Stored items
◆ ◆ ◆ ◆

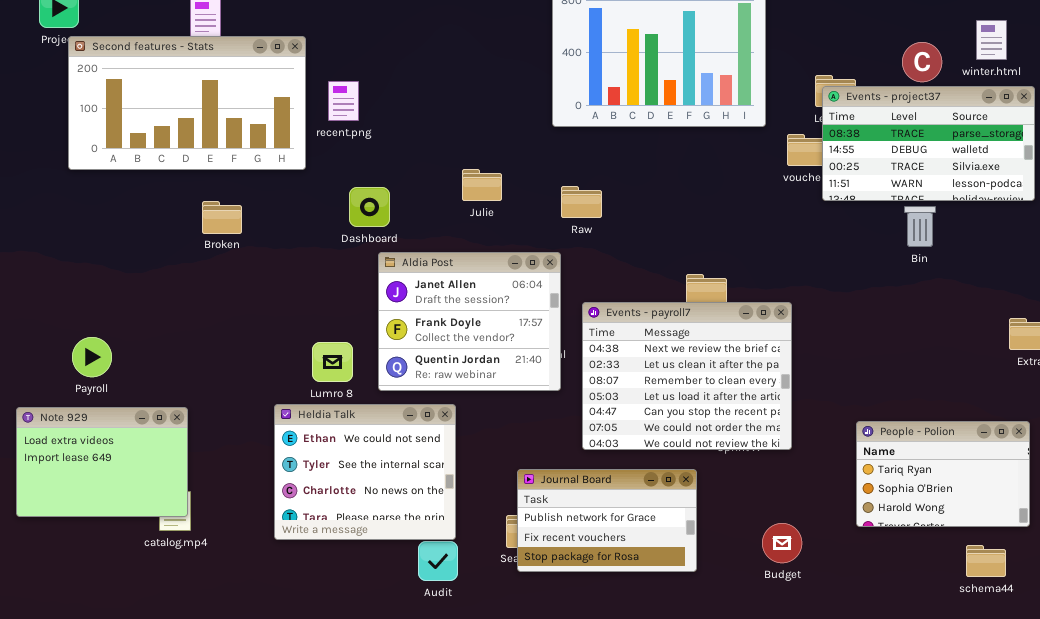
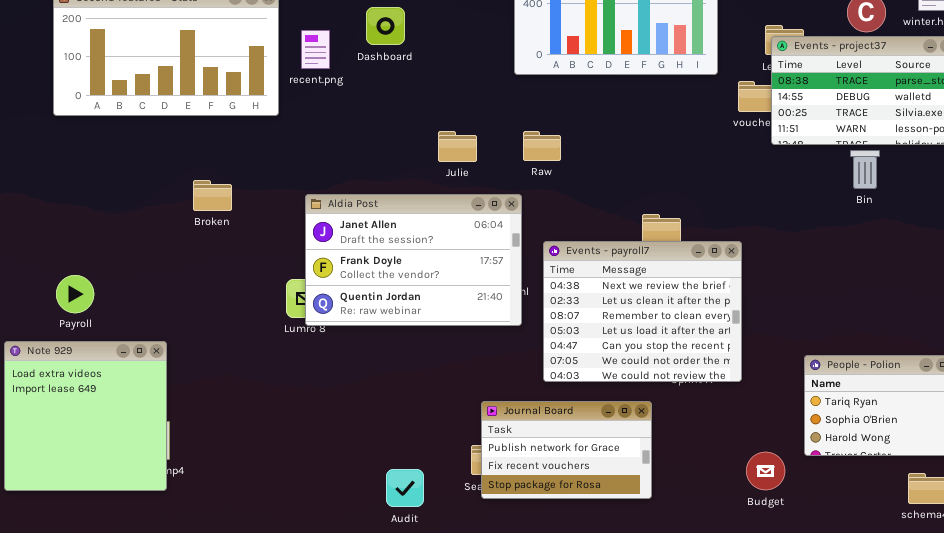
Julie: [462,169,502,201] -> [438,131,477,162], moved
Dashboard: [349,187,390,227] -> [366,7,405,45], moved
Broken: [202,201,242,234] -> [193,180,232,211], moved
Aldia Post: [378,252,561,391] -> [305,194,522,326], resized
Heldia Talk: [274,404,456,540] -> none, closed
Note 929: [16,407,188,517] -> [4,341,167,491], resized
Budget: [762,523,802,563] -> [746,452,785,490], moved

◆ ◆ ◆ ◆

▶ [TASK OBJECTIVE]:
In the entries above, take the line containing "Heldia Talk: [274,404,456,540]" and each later line through the last, and repeat them exactly. Output nothing else.

▶ [ANSWER BOX]:
Heldia Talk: [274,404,456,540] -> none, closed
Note 929: [16,407,188,517] -> [4,341,167,491], resized
Budget: [762,523,802,563] -> [746,452,785,490], moved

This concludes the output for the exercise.